[Before-and-after object listings]

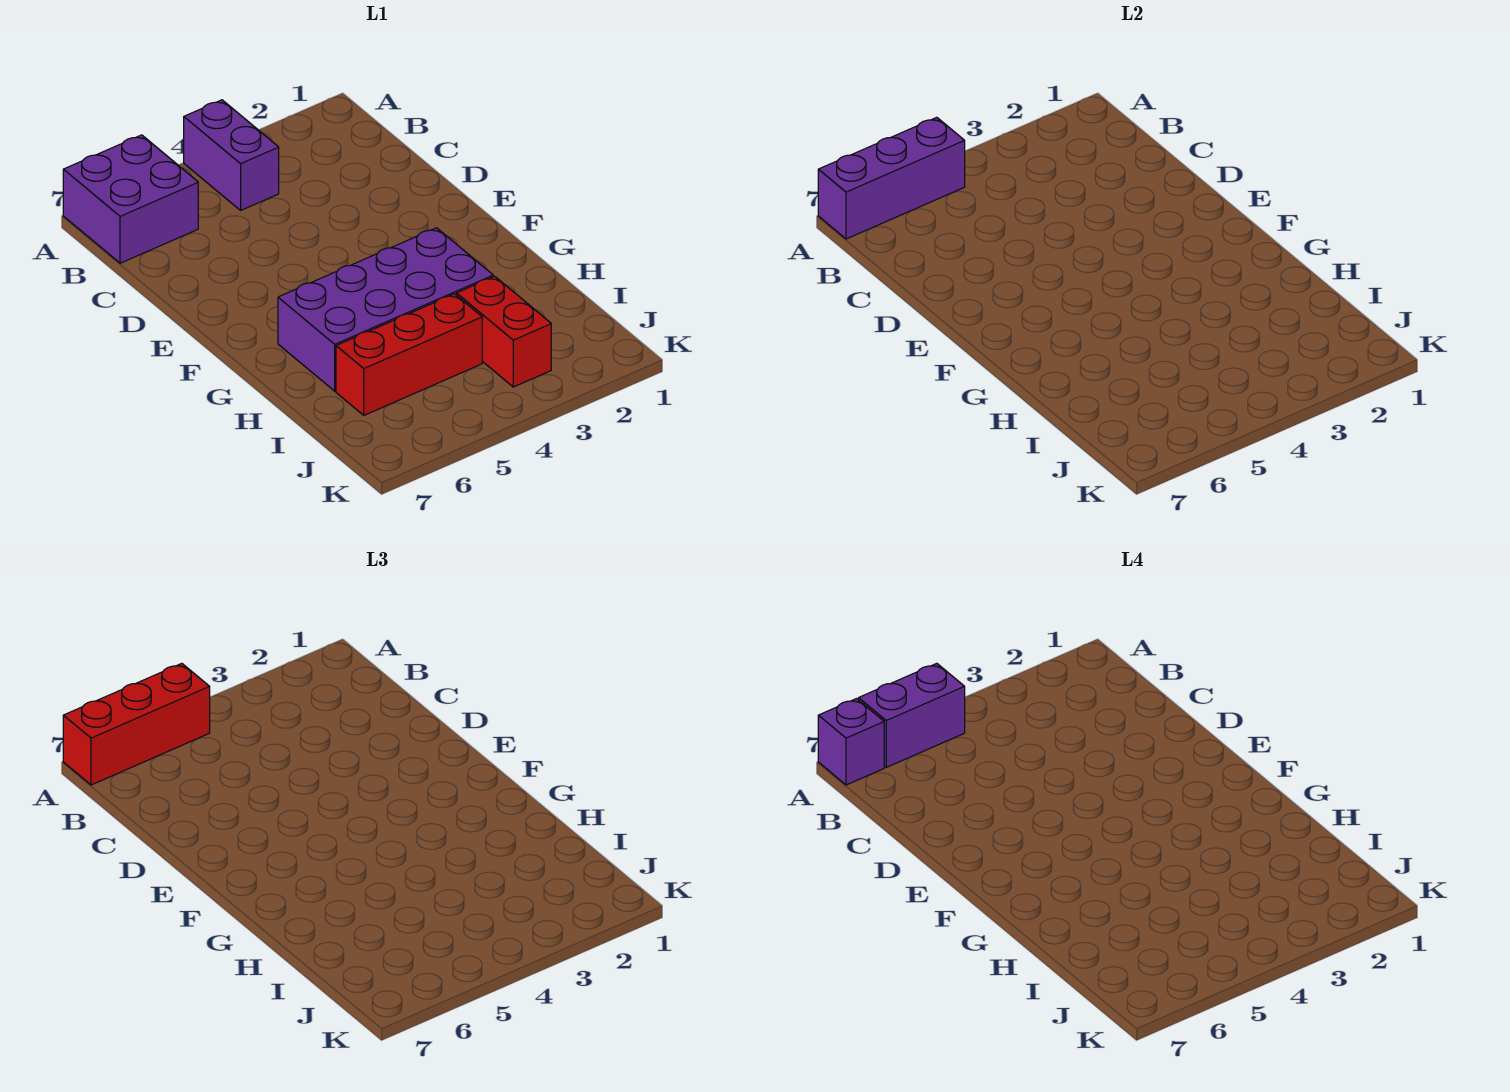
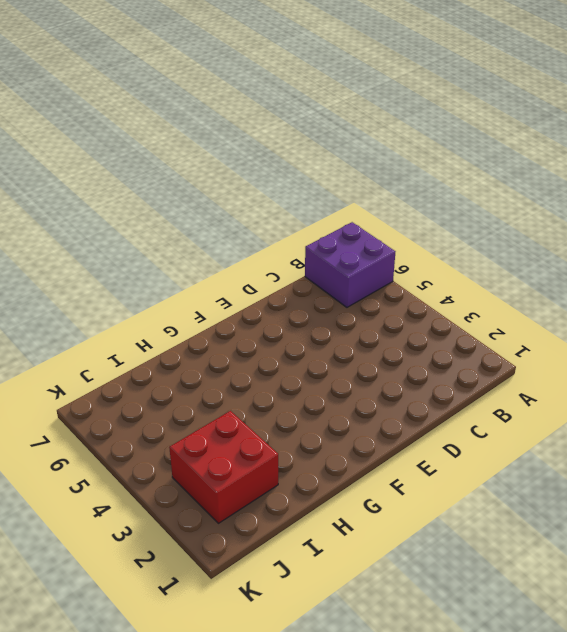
red brick I2:J3 level 1 -> red brick I3:J3 level 1
none -> purple brick A4:B4 level 1
none -> purple brick G3:H6 level 1

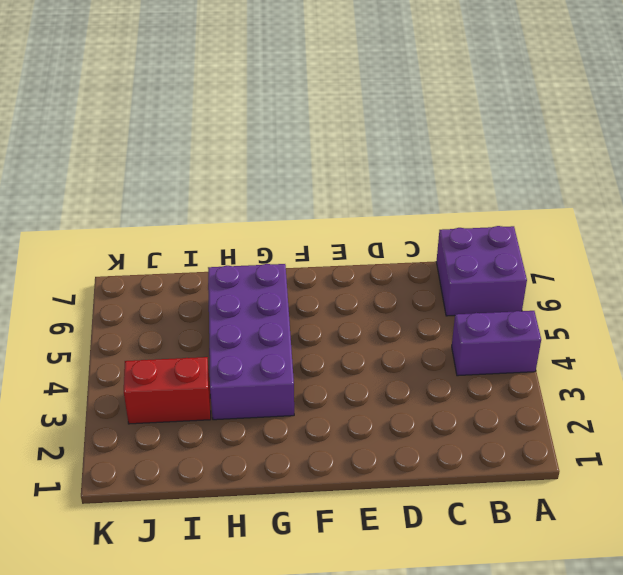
none -> red brick I4:I6 level 1
none -> purple brick A5:A7 level 2

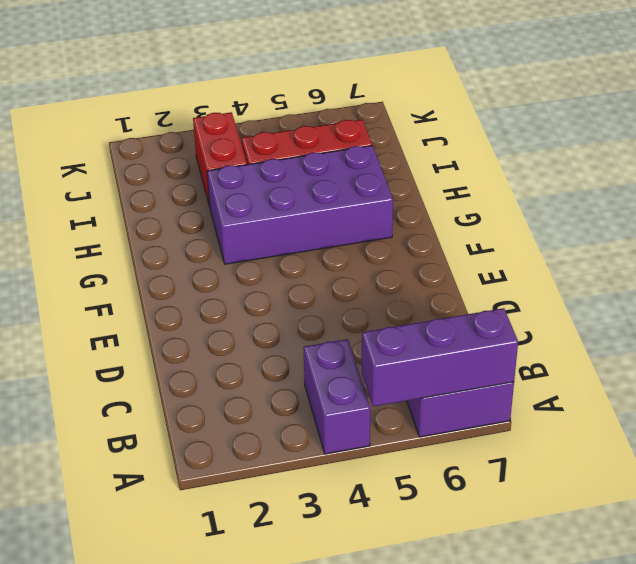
none -> red brick A5:A7 level 3
none -> purple brick A5:A6 level 4

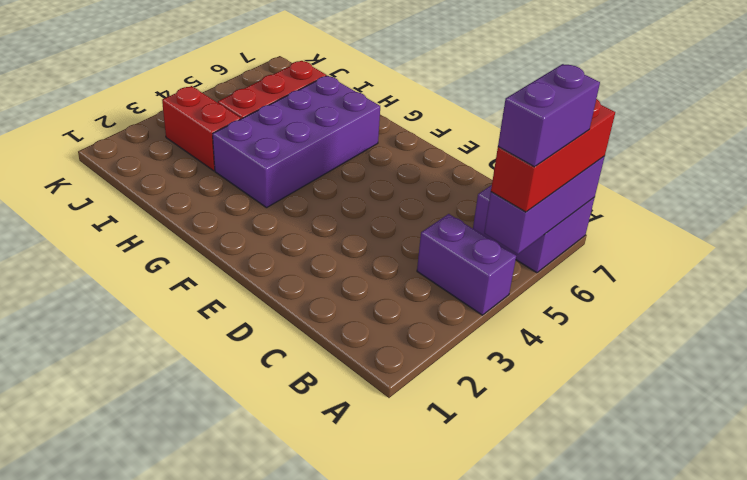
none -> purple brick A7 level 4

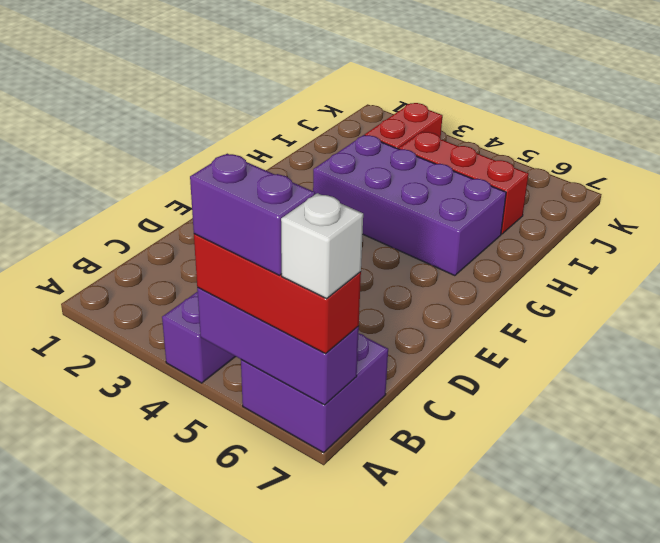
white brick A7 level 4 -> purple brick A7 level 4

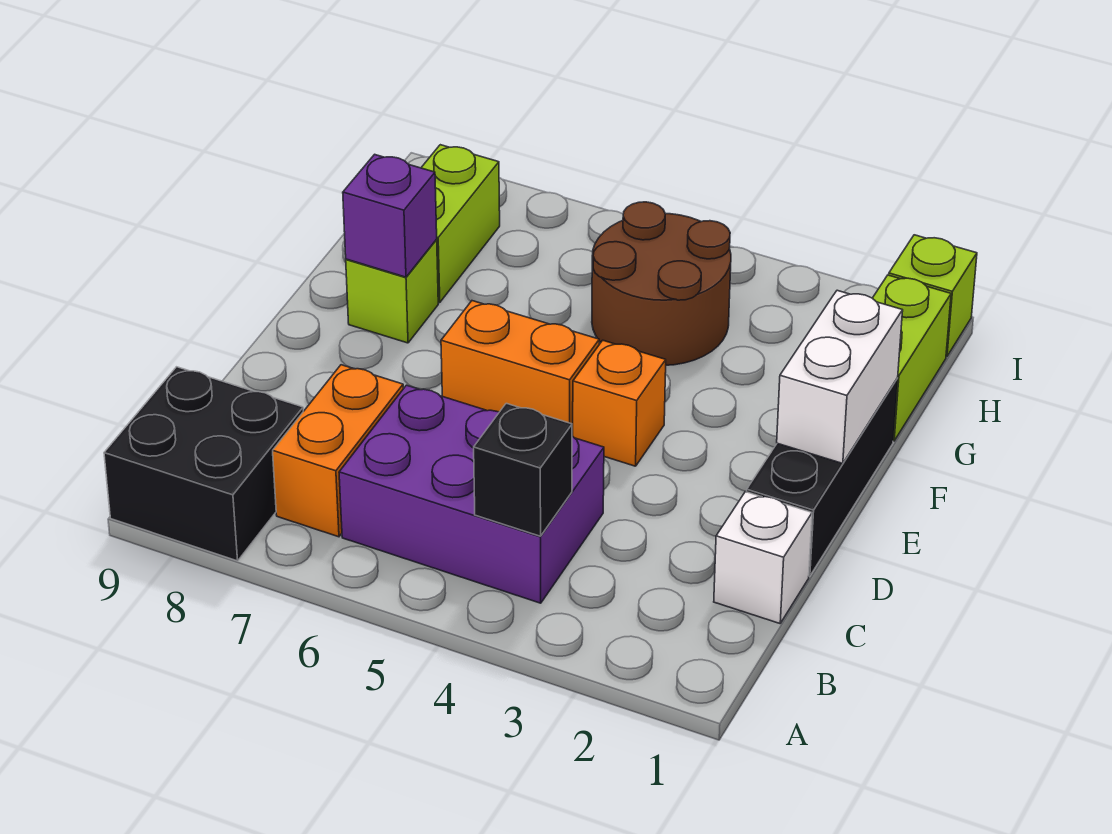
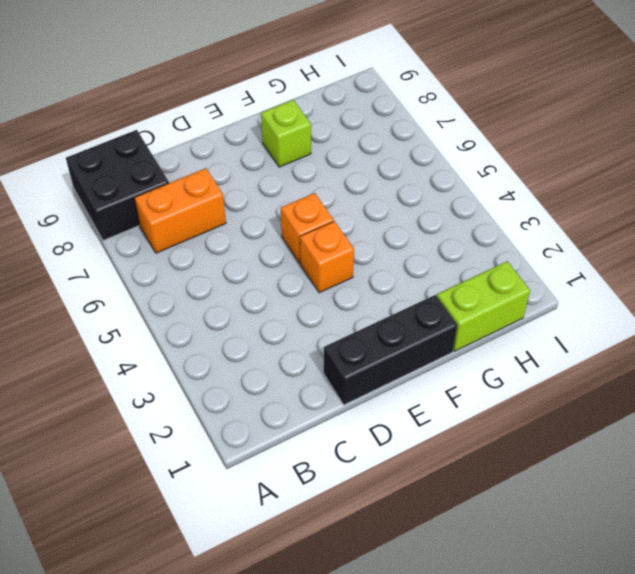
orange brick E5 level 1 -> orange brick E5:E6 level 1
none -> purple brick B4:C6 level 1
none -> white brick C1 level 1
none -> brown round brick G4:H5 level 1

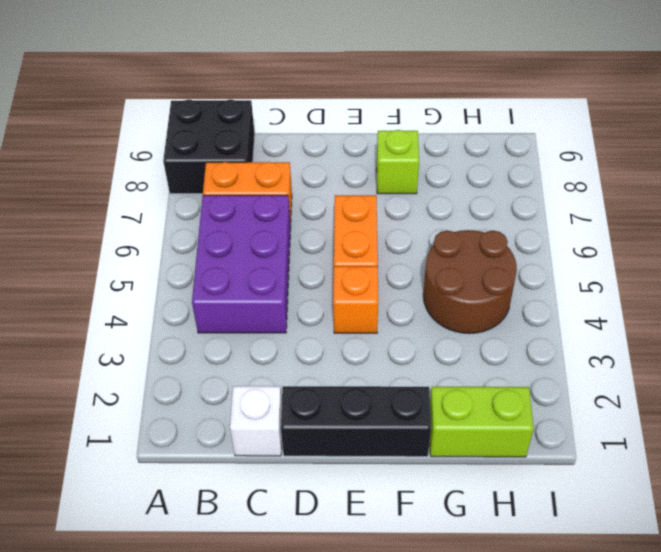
none -> lime brick G8:H8 level 1
none -> lime brick I1 level 1
none -> black brick B4 level 2

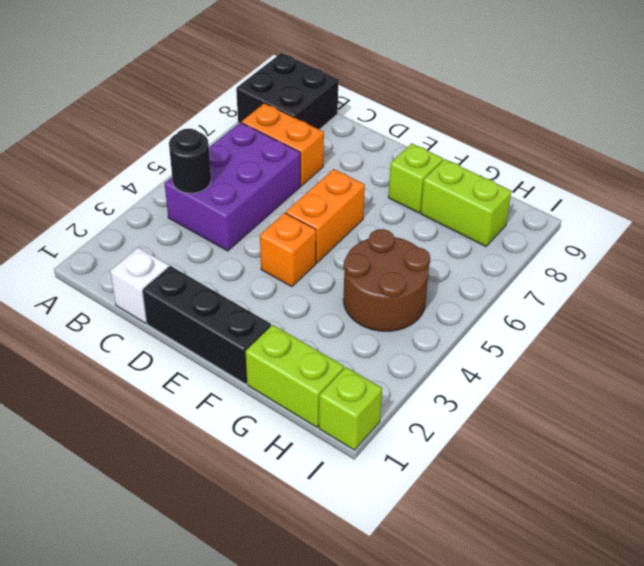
black round brick B4 level 2 -> black brick B4 level 2
none -> white brick E1:F1 level 2
none -> purple brick F8 level 2

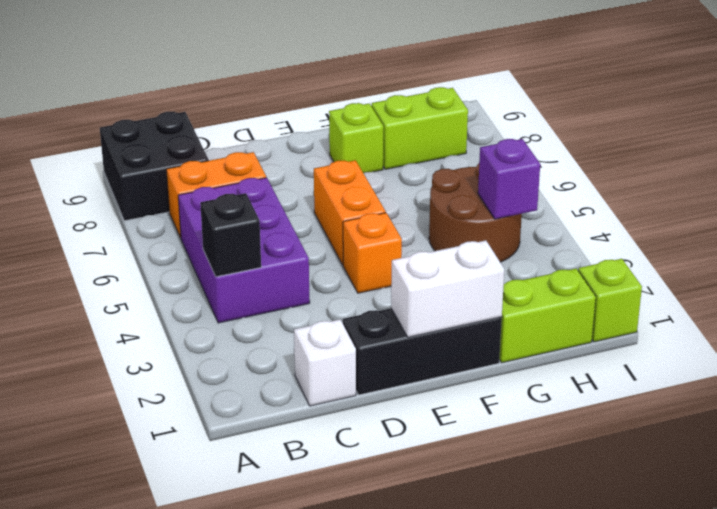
purple brick H4 level 2 -> purple brick F8 level 2

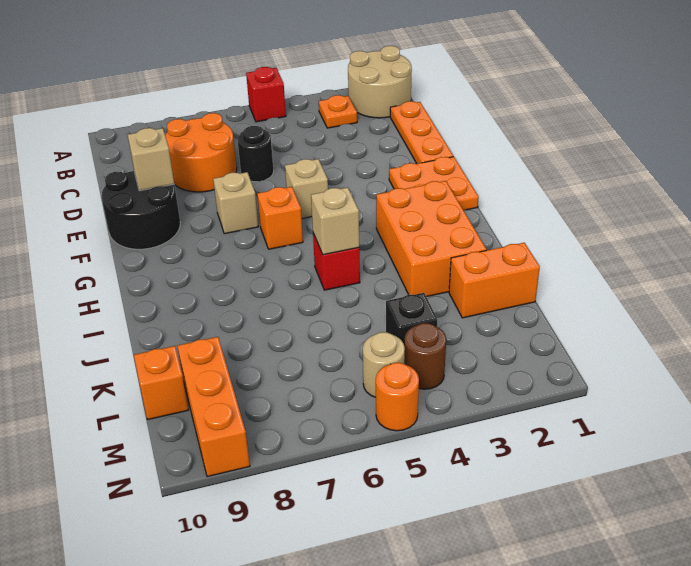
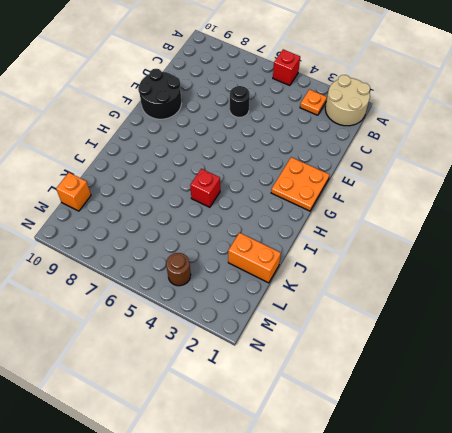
none -> orange plate C1:E1 level 1
none -> orange round brick C7:D8 level 1
none -> tan brick F5 level 1

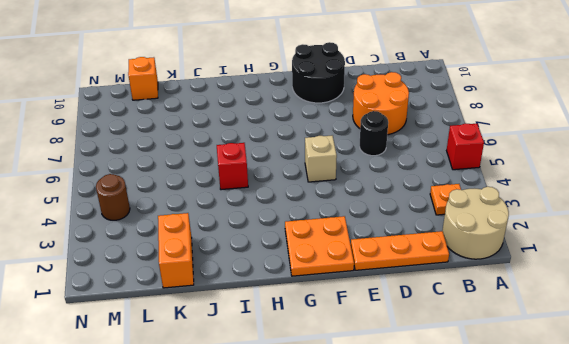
none -> tan brick F7 level 1
none -> orange brick G6 level 1
none -> orange brick H2:J3 level 1

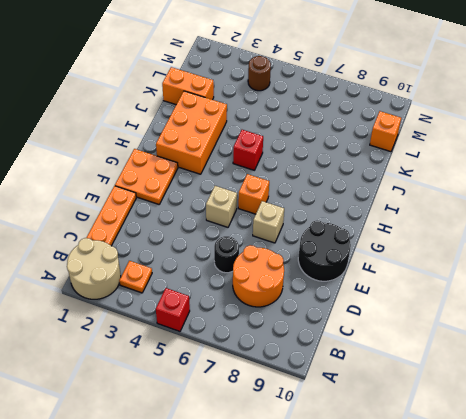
none -> black brick L4 level 1
none -> orange brick L9:N9 level 1
none -> tan round brick M5 level 1

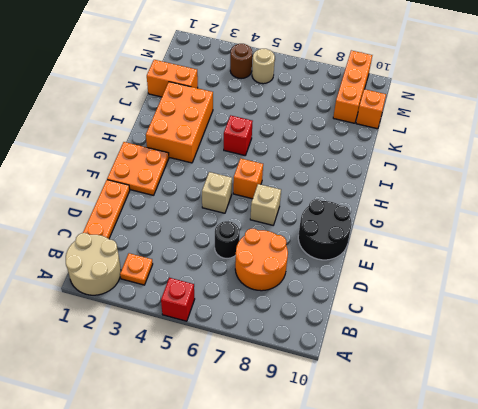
none -> black brick L4 level 1
none -> orange round brick N5 level 1
none -> tan brick E9 level 2

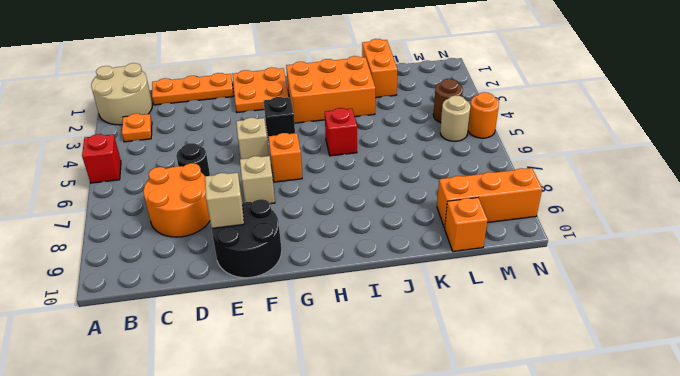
black brick G4 level 1 -> black brick L4 level 1
none -> tan brick I5 level 2

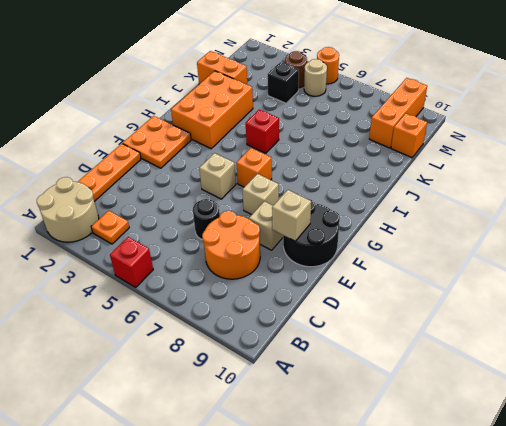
tan brick E8 level 1 -> tan brick I5 level 2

Goal of the exercise: Spot every line in the entries that includes the word "purple", and copy each one out.

Task output:
none -> purple brick A4:B4 level 1
none -> purple brick G3:H6 level 1
none -> purple brick A5:A7 level 2
none -> purple brick A5:A6 level 4
none -> purple brick A7 level 4
white brick A7 level 4 -> purple brick A7 level 4
none -> purple brick B4:C6 level 1
none -> purple brick F8 level 2
purple brick H4 level 2 -> purple brick F8 level 2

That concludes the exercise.